• **DATA SHOWN**
· · · ·

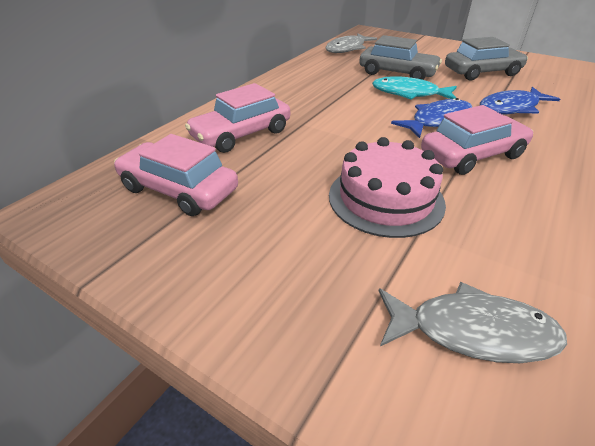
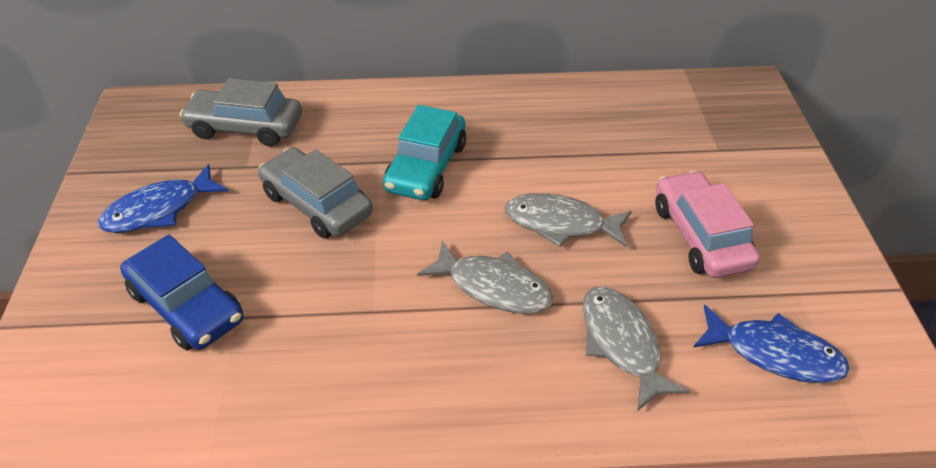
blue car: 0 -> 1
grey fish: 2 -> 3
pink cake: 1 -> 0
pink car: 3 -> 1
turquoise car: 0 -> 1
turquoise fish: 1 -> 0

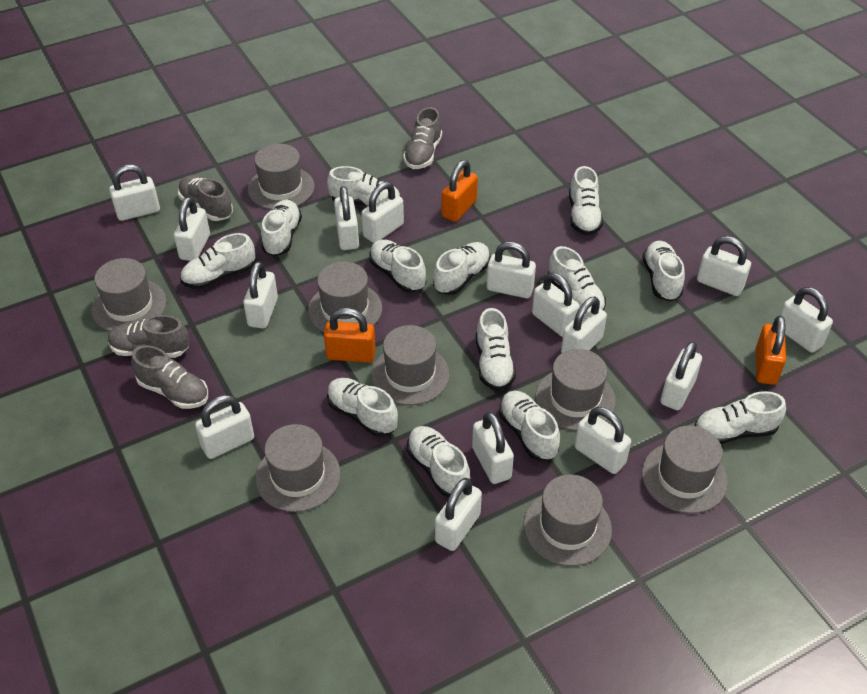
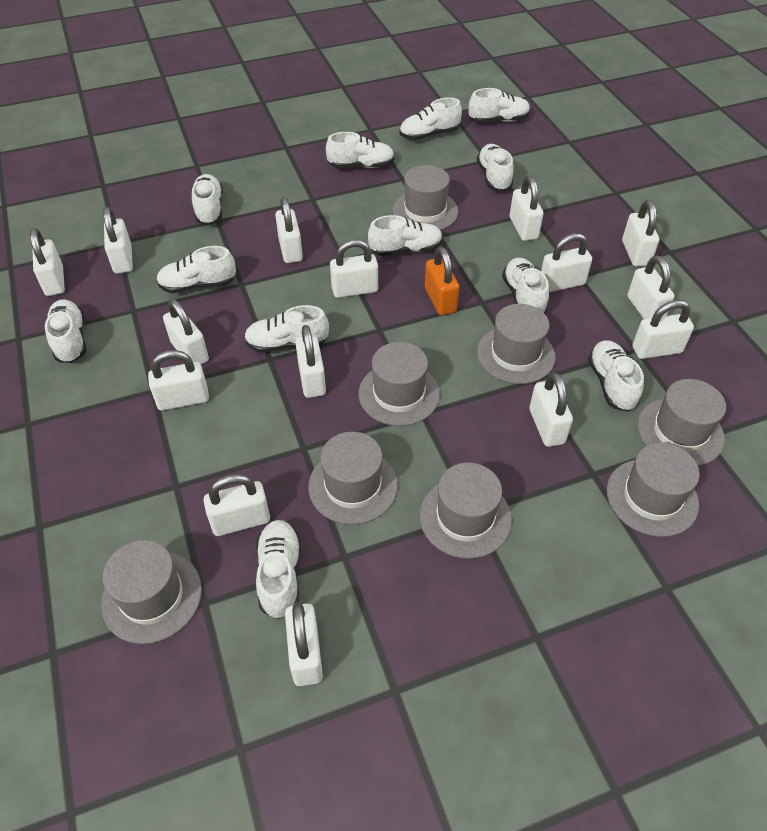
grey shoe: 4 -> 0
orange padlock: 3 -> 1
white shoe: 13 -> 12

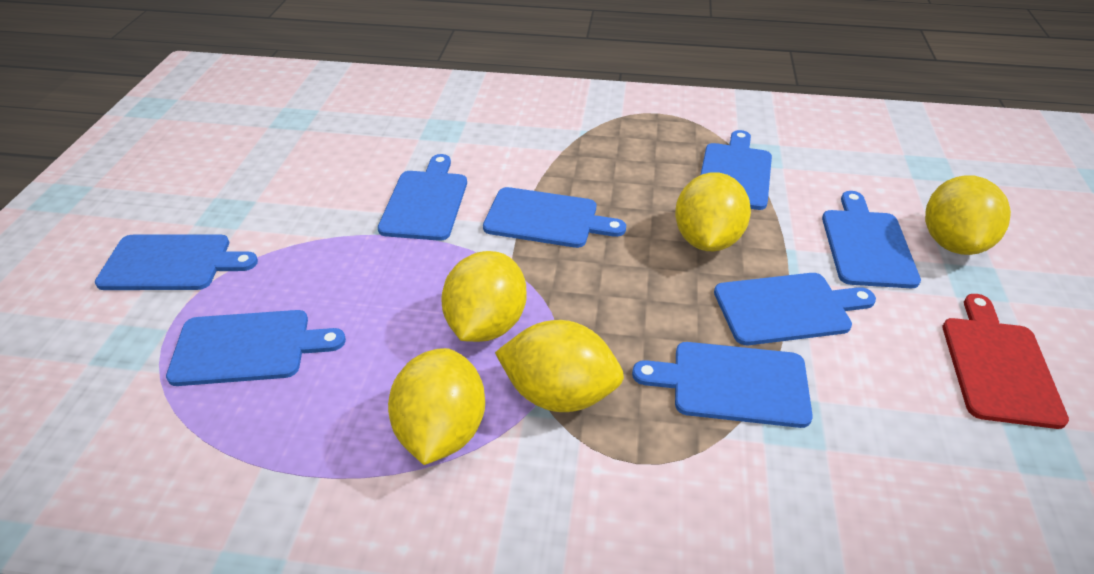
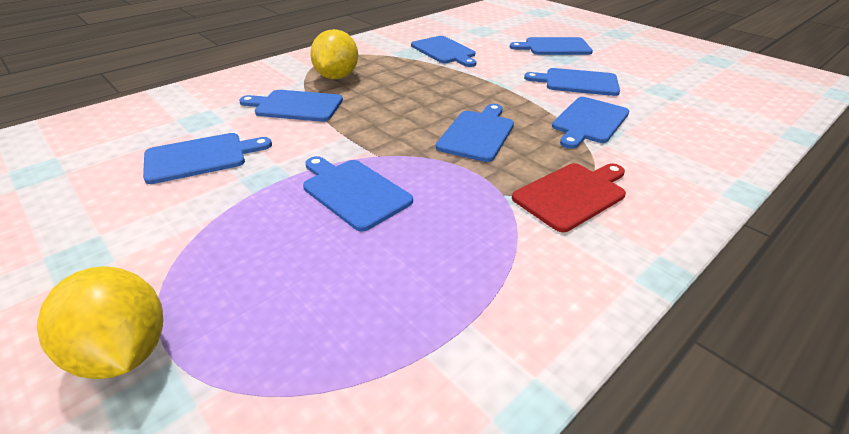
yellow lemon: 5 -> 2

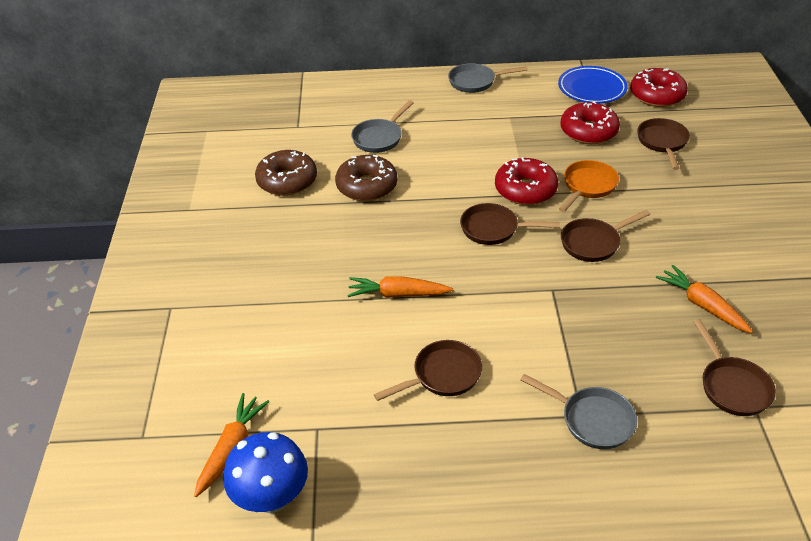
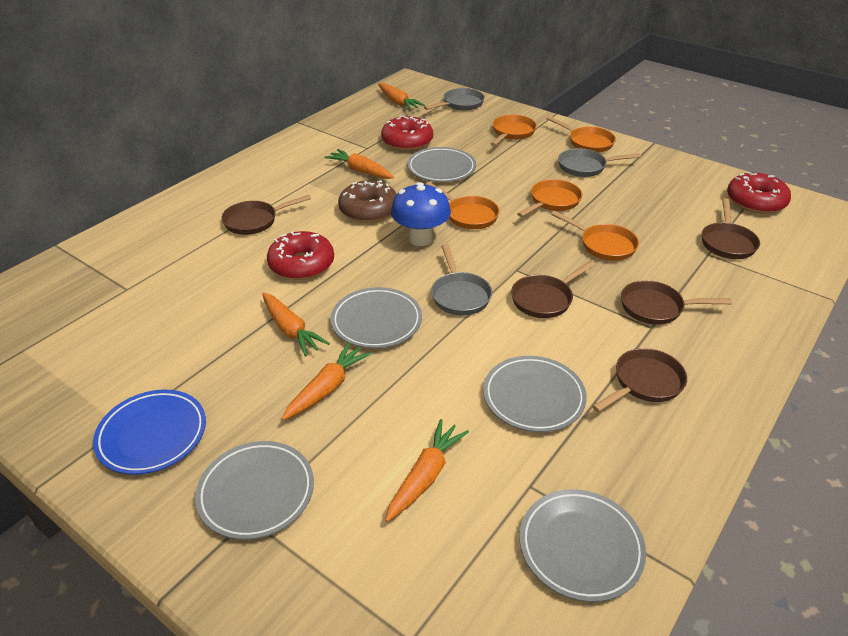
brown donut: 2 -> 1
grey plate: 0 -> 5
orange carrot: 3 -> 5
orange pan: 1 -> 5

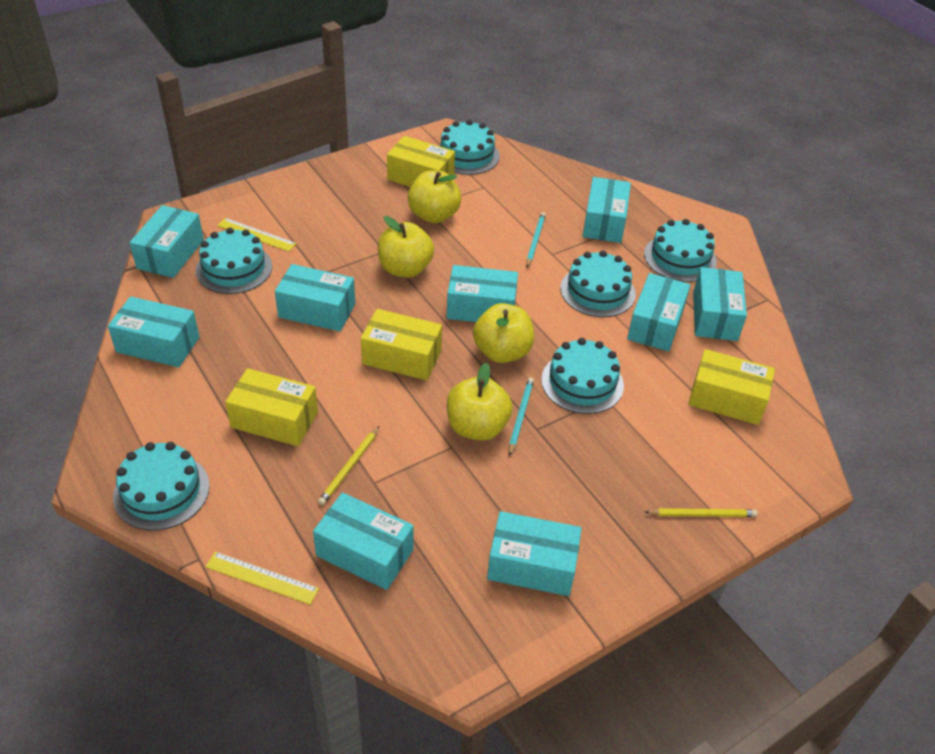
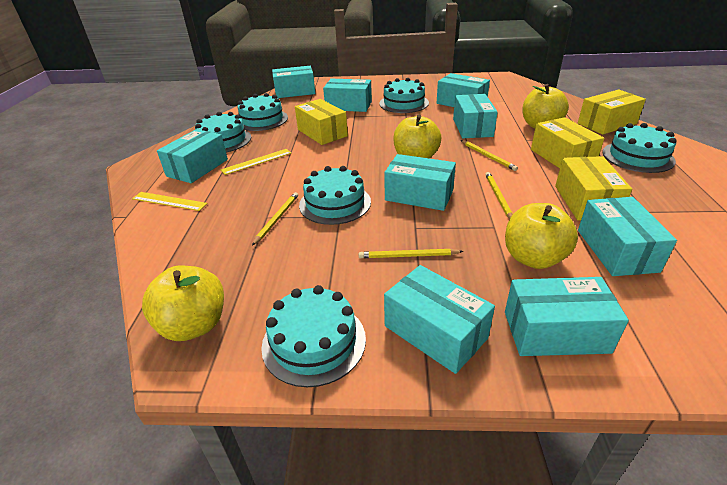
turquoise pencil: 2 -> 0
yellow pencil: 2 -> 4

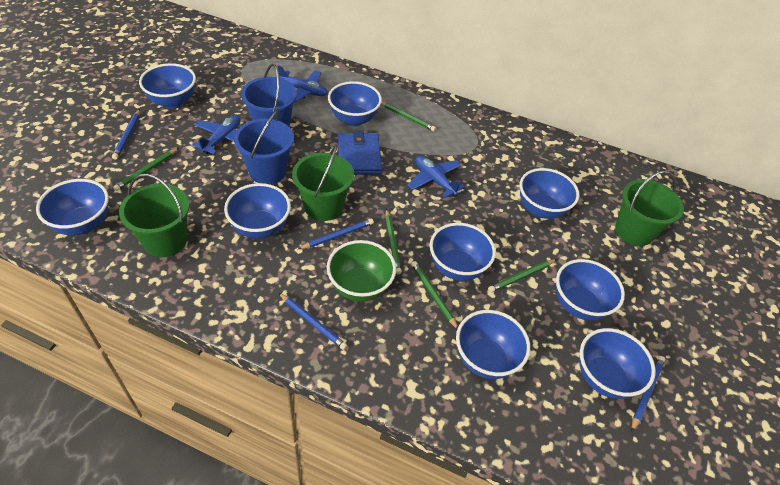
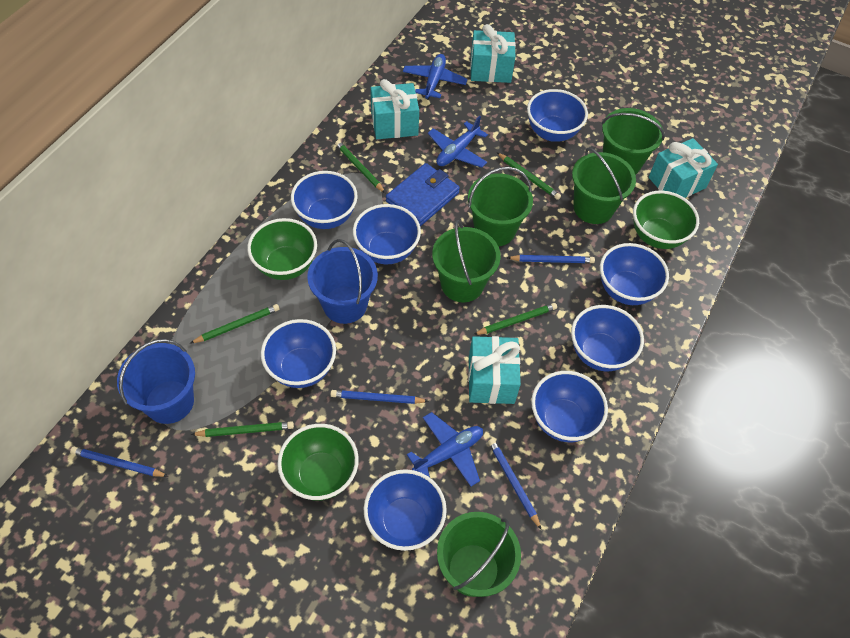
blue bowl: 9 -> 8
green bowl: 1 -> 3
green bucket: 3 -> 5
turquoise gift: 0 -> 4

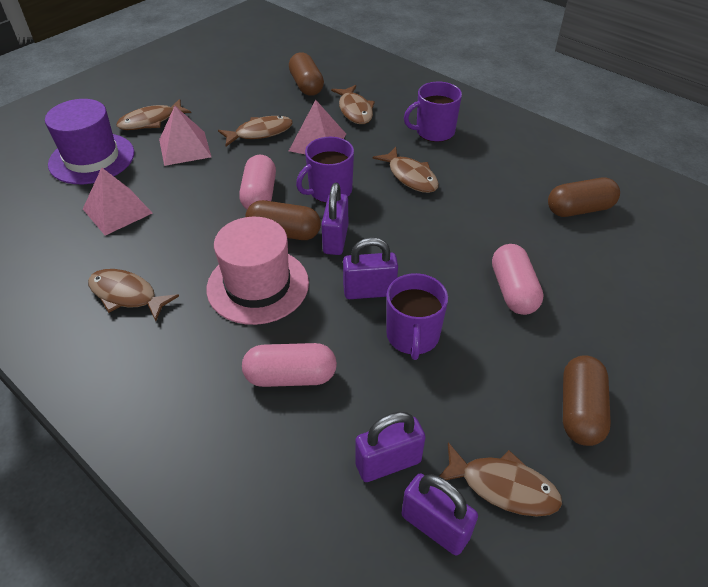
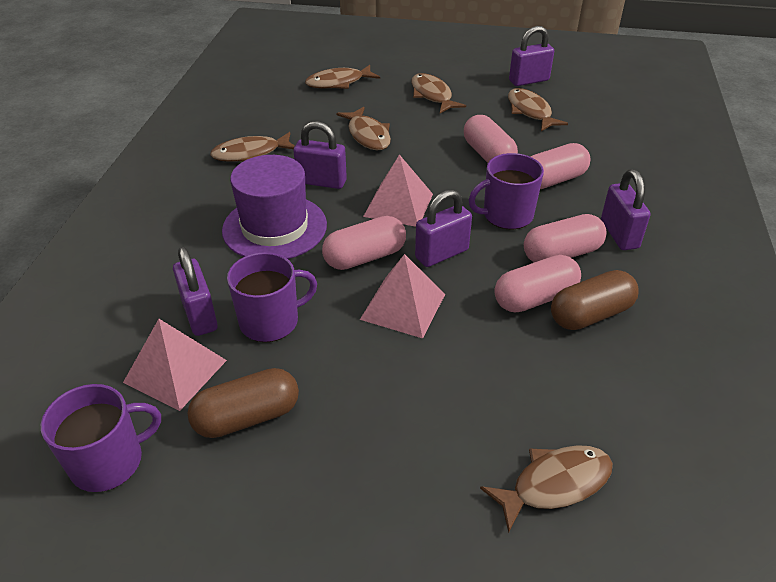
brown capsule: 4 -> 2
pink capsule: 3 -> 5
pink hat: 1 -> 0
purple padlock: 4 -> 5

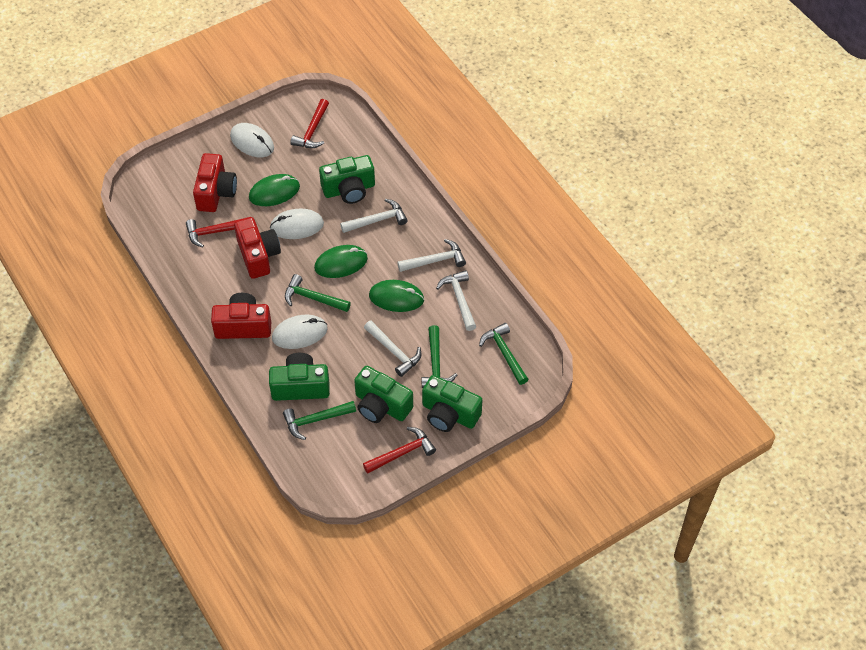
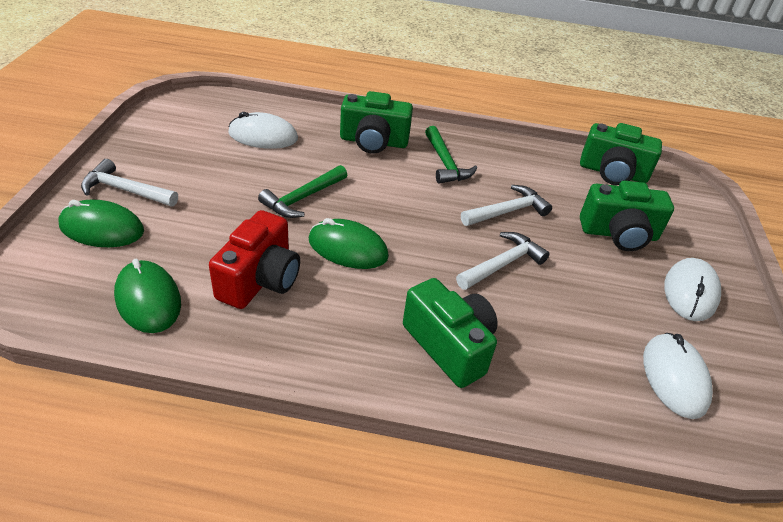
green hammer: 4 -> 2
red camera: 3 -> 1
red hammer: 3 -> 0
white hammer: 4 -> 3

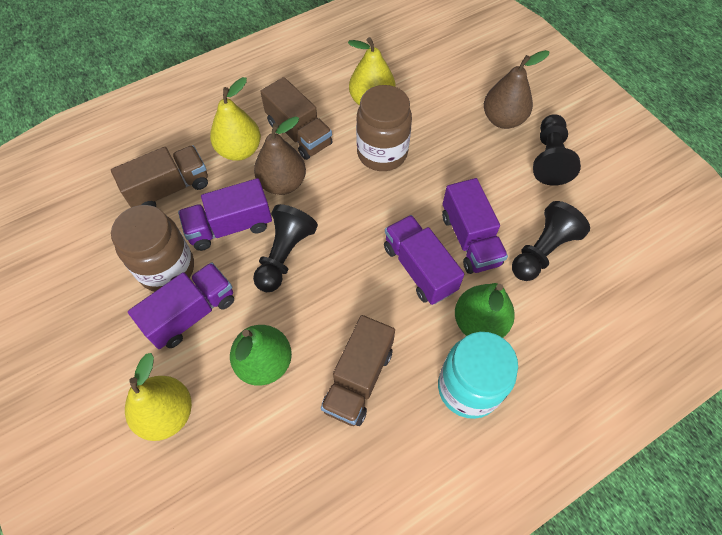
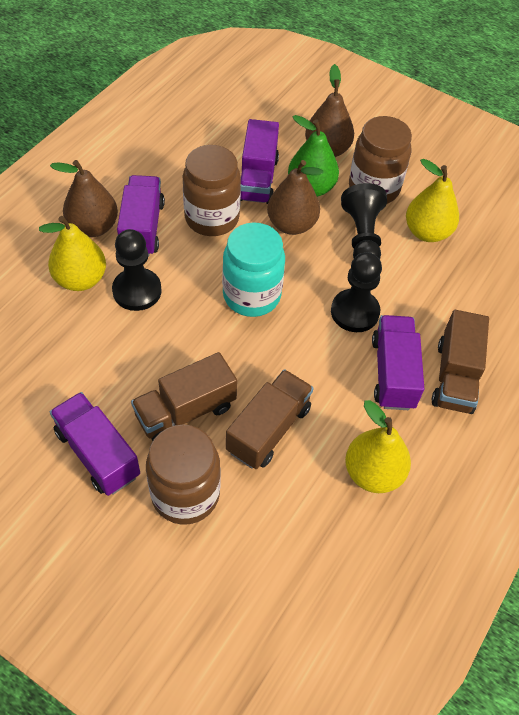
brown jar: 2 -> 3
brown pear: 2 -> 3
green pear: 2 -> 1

· · · ·

• **THE PROBLEM**
Extract the part of the records that opens with the line containing "turquoise fish: 1 -> 0" and closes with the line containing "pink capsule: 3 -> 5". Take only those lines, exactly, and no pictures.

• **ANSWER TO THIS PROBLEM**
turquoise fish: 1 -> 0

grey shoe: 4 -> 0
orange padlock: 3 -> 1
white shoe: 13 -> 12

yellow lemon: 5 -> 2

brown donut: 2 -> 1
grey plate: 0 -> 5
orange carrot: 3 -> 5
orange pan: 1 -> 5

turquoise pencil: 2 -> 0
yellow pencil: 2 -> 4

blue bowl: 9 -> 8
green bowl: 1 -> 3
green bucket: 3 -> 5
turquoise gift: 0 -> 4

brown capsule: 4 -> 2
pink capsule: 3 -> 5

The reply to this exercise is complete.